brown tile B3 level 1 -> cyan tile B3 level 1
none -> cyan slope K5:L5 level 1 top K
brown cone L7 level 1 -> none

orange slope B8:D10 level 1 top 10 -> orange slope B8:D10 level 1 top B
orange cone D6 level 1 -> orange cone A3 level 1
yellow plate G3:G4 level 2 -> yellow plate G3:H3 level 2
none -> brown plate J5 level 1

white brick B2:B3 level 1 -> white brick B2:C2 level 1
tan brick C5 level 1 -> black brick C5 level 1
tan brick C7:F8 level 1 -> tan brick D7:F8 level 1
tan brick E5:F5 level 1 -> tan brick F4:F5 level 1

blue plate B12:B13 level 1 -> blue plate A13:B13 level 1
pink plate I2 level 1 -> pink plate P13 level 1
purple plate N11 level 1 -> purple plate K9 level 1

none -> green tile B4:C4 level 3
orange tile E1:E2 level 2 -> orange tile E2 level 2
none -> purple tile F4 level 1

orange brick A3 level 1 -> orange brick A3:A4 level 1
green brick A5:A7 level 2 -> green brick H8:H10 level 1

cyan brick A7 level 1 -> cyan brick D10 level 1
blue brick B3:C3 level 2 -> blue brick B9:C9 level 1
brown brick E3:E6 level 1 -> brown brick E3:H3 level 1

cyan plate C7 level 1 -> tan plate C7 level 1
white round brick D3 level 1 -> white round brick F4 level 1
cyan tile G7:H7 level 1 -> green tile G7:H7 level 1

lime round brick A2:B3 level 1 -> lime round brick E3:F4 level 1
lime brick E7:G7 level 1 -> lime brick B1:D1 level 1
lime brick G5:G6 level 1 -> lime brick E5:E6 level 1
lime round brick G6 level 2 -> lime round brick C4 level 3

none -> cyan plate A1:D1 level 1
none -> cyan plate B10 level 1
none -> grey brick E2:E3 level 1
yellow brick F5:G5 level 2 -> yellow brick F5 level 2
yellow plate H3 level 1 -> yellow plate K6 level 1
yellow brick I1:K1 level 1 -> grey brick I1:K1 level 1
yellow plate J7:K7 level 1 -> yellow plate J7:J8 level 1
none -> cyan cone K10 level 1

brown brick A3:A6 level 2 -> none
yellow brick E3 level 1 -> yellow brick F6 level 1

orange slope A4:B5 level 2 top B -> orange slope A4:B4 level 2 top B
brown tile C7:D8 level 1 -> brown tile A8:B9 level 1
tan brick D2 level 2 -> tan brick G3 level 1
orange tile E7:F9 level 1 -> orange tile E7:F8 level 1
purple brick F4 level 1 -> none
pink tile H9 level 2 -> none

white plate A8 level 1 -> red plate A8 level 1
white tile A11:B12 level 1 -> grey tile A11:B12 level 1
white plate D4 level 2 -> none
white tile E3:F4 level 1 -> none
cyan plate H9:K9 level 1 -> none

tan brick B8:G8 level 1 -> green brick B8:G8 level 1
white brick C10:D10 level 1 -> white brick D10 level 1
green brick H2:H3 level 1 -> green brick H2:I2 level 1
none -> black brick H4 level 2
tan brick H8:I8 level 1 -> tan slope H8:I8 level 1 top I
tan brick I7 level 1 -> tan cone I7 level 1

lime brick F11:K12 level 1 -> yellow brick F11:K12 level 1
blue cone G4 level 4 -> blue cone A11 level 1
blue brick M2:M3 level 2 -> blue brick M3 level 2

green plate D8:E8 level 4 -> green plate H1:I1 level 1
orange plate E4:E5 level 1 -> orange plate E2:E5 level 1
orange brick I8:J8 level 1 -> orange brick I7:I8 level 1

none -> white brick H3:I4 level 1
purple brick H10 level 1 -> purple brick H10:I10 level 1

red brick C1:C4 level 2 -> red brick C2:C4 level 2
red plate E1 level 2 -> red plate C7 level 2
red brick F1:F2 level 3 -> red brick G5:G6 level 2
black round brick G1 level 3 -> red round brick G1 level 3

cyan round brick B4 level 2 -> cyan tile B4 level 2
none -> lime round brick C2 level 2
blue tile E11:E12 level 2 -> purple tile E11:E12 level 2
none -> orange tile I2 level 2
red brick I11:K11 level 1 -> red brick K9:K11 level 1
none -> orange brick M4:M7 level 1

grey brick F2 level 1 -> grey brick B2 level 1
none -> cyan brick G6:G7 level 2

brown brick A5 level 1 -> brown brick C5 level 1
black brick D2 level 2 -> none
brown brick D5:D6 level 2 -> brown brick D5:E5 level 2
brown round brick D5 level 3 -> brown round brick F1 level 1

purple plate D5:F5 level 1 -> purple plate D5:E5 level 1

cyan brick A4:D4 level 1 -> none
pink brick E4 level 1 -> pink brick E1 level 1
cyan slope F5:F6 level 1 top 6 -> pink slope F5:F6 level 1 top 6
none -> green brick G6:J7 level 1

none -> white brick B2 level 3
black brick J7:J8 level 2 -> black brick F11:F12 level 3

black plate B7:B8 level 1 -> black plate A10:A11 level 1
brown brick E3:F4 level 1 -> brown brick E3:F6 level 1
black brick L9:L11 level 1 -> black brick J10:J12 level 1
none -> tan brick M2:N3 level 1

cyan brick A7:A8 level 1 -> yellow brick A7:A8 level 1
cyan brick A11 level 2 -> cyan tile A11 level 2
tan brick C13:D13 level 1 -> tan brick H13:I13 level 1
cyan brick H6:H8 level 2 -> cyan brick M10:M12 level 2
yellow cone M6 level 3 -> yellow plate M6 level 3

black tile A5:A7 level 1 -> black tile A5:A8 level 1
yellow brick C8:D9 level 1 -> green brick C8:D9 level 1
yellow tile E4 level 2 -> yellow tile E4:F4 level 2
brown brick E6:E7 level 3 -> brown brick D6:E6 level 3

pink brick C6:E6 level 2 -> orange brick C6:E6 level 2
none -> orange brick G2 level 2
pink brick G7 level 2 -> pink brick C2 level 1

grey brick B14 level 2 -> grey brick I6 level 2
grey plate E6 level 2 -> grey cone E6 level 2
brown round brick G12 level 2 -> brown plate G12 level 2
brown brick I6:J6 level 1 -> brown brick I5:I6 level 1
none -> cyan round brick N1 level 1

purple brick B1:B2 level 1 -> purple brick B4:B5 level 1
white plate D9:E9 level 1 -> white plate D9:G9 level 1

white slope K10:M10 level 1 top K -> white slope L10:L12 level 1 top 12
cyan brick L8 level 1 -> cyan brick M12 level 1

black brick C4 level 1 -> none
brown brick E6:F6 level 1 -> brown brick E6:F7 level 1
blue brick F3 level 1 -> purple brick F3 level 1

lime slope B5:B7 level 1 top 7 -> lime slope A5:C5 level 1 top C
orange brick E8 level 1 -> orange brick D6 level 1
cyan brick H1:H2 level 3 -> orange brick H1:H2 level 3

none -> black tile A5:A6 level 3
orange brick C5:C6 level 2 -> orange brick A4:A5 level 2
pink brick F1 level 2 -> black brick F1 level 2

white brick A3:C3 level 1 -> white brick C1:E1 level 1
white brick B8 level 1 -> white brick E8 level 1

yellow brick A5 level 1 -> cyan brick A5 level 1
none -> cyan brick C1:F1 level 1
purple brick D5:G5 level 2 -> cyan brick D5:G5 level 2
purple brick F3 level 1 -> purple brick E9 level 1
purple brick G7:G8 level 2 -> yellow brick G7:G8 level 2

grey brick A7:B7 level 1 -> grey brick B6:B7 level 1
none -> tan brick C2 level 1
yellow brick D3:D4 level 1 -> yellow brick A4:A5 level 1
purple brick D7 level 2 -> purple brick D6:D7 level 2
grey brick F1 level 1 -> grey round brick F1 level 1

WHAT IS BEING ASKED
Character for character, reproduce all of the lines above.

SOLVED PROBLEM
brown tile B3 level 1 -> cyan tile B3 level 1
none -> cyan slope K5:L5 level 1 top K
brown cone L7 level 1 -> none

orange slope B8:D10 level 1 top 10 -> orange slope B8:D10 level 1 top B
orange cone D6 level 1 -> orange cone A3 level 1
yellow plate G3:G4 level 2 -> yellow plate G3:H3 level 2
none -> brown plate J5 level 1

white brick B2:B3 level 1 -> white brick B2:C2 level 1
tan brick C5 level 1 -> black brick C5 level 1
tan brick C7:F8 level 1 -> tan brick D7:F8 level 1
tan brick E5:F5 level 1 -> tan brick F4:F5 level 1

blue plate B12:B13 level 1 -> blue plate A13:B13 level 1
pink plate I2 level 1 -> pink plate P13 level 1
purple plate N11 level 1 -> purple plate K9 level 1

none -> green tile B4:C4 level 3
orange tile E1:E2 level 2 -> orange tile E2 level 2
none -> purple tile F4 level 1

orange brick A3 level 1 -> orange brick A3:A4 level 1
green brick A5:A7 level 2 -> green brick H8:H10 level 1

cyan brick A7 level 1 -> cyan brick D10 level 1
blue brick B3:C3 level 2 -> blue brick B9:C9 level 1
brown brick E3:E6 level 1 -> brown brick E3:H3 level 1

cyan plate C7 level 1 -> tan plate C7 level 1
white round brick D3 level 1 -> white round brick F4 level 1
cyan tile G7:H7 level 1 -> green tile G7:H7 level 1

lime round brick A2:B3 level 1 -> lime round brick E3:F4 level 1
lime brick E7:G7 level 1 -> lime brick B1:D1 level 1
lime brick G5:G6 level 1 -> lime brick E5:E6 level 1
lime round brick G6 level 2 -> lime round brick C4 level 3

none -> cyan plate A1:D1 level 1
none -> cyan plate B10 level 1
none -> grey brick E2:E3 level 1
yellow brick F5:G5 level 2 -> yellow brick F5 level 2
yellow plate H3 level 1 -> yellow plate K6 level 1
yellow brick I1:K1 level 1 -> grey brick I1:K1 level 1
yellow plate J7:K7 level 1 -> yellow plate J7:J8 level 1
none -> cyan cone K10 level 1

brown brick A3:A6 level 2 -> none
yellow brick E3 level 1 -> yellow brick F6 level 1

orange slope A4:B5 level 2 top B -> orange slope A4:B4 level 2 top B
brown tile C7:D8 level 1 -> brown tile A8:B9 level 1
tan brick D2 level 2 -> tan brick G3 level 1
orange tile E7:F9 level 1 -> orange tile E7:F8 level 1
purple brick F4 level 1 -> none
pink tile H9 level 2 -> none

white plate A8 level 1 -> red plate A8 level 1
white tile A11:B12 level 1 -> grey tile A11:B12 level 1
white plate D4 level 2 -> none
white tile E3:F4 level 1 -> none
cyan plate H9:K9 level 1 -> none

tan brick B8:G8 level 1 -> green brick B8:G8 level 1
white brick C10:D10 level 1 -> white brick D10 level 1
green brick H2:H3 level 1 -> green brick H2:I2 level 1
none -> black brick H4 level 2
tan brick H8:I8 level 1 -> tan slope H8:I8 level 1 top I
tan brick I7 level 1 -> tan cone I7 level 1

lime brick F11:K12 level 1 -> yellow brick F11:K12 level 1
blue cone G4 level 4 -> blue cone A11 level 1
blue brick M2:M3 level 2 -> blue brick M3 level 2

green plate D8:E8 level 4 -> green plate H1:I1 level 1
orange plate E4:E5 level 1 -> orange plate E2:E5 level 1
orange brick I8:J8 level 1 -> orange brick I7:I8 level 1

none -> white brick H3:I4 level 1
purple brick H10 level 1 -> purple brick H10:I10 level 1

red brick C1:C4 level 2 -> red brick C2:C4 level 2
red plate E1 level 2 -> red plate C7 level 2
red brick F1:F2 level 3 -> red brick G5:G6 level 2
black round brick G1 level 3 -> red round brick G1 level 3

cyan round brick B4 level 2 -> cyan tile B4 level 2
none -> lime round brick C2 level 2
blue tile E11:E12 level 2 -> purple tile E11:E12 level 2
none -> orange tile I2 level 2
red brick I11:K11 level 1 -> red brick K9:K11 level 1
none -> orange brick M4:M7 level 1

grey brick F2 level 1 -> grey brick B2 level 1
none -> cyan brick G6:G7 level 2

brown brick A5 level 1 -> brown brick C5 level 1
black brick D2 level 2 -> none
brown brick D5:D6 level 2 -> brown brick D5:E5 level 2
brown round brick D5 level 3 -> brown round brick F1 level 1

purple plate D5:F5 level 1 -> purple plate D5:E5 level 1

cyan brick A4:D4 level 1 -> none
pink brick E4 level 1 -> pink brick E1 level 1
cyan slope F5:F6 level 1 top 6 -> pink slope F5:F6 level 1 top 6
none -> green brick G6:J7 level 1

none -> white brick B2 level 3
black brick J7:J8 level 2 -> black brick F11:F12 level 3

black plate B7:B8 level 1 -> black plate A10:A11 level 1
brown brick E3:F4 level 1 -> brown brick E3:F6 level 1
black brick L9:L11 level 1 -> black brick J10:J12 level 1
none -> tan brick M2:N3 level 1

cyan brick A7:A8 level 1 -> yellow brick A7:A8 level 1
cyan brick A11 level 2 -> cyan tile A11 level 2
tan brick C13:D13 level 1 -> tan brick H13:I13 level 1
cyan brick H6:H8 level 2 -> cyan brick M10:M12 level 2
yellow cone M6 level 3 -> yellow plate M6 level 3

black tile A5:A7 level 1 -> black tile A5:A8 level 1
yellow brick C8:D9 level 1 -> green brick C8:D9 level 1
yellow tile E4 level 2 -> yellow tile E4:F4 level 2
brown brick E6:E7 level 3 -> brown brick D6:E6 level 3

pink brick C6:E6 level 2 -> orange brick C6:E6 level 2
none -> orange brick G2 level 2
pink brick G7 level 2 -> pink brick C2 level 1

grey brick B14 level 2 -> grey brick I6 level 2
grey plate E6 level 2 -> grey cone E6 level 2
brown round brick G12 level 2 -> brown plate G12 level 2
brown brick I6:J6 level 1 -> brown brick I5:I6 level 1
none -> cyan round brick N1 level 1

purple brick B1:B2 level 1 -> purple brick B4:B5 level 1
white plate D9:E9 level 1 -> white plate D9:G9 level 1

white slope K10:M10 level 1 top K -> white slope L10:L12 level 1 top 12
cyan brick L8 level 1 -> cyan brick M12 level 1

black brick C4 level 1 -> none
brown brick E6:F6 level 1 -> brown brick E6:F7 level 1
blue brick F3 level 1 -> purple brick F3 level 1

lime slope B5:B7 level 1 top 7 -> lime slope A5:C5 level 1 top C
orange brick E8 level 1 -> orange brick D6 level 1
cyan brick H1:H2 level 3 -> orange brick H1:H2 level 3

none -> black tile A5:A6 level 3
orange brick C5:C6 level 2 -> orange brick A4:A5 level 2
pink brick F1 level 2 -> black brick F1 level 2

white brick A3:C3 level 1 -> white brick C1:E1 level 1
white brick B8 level 1 -> white brick E8 level 1

yellow brick A5 level 1 -> cyan brick A5 level 1
none -> cyan brick C1:F1 level 1
purple brick D5:G5 level 2 -> cyan brick D5:G5 level 2
purple brick F3 level 1 -> purple brick E9 level 1
purple brick G7:G8 level 2 -> yellow brick G7:G8 level 2

grey brick A7:B7 level 1 -> grey brick B6:B7 level 1
none -> tan brick C2 level 1
yellow brick D3:D4 level 1 -> yellow brick A4:A5 level 1
purple brick D7 level 2 -> purple brick D6:D7 level 2
grey brick F1 level 1 -> grey round brick F1 level 1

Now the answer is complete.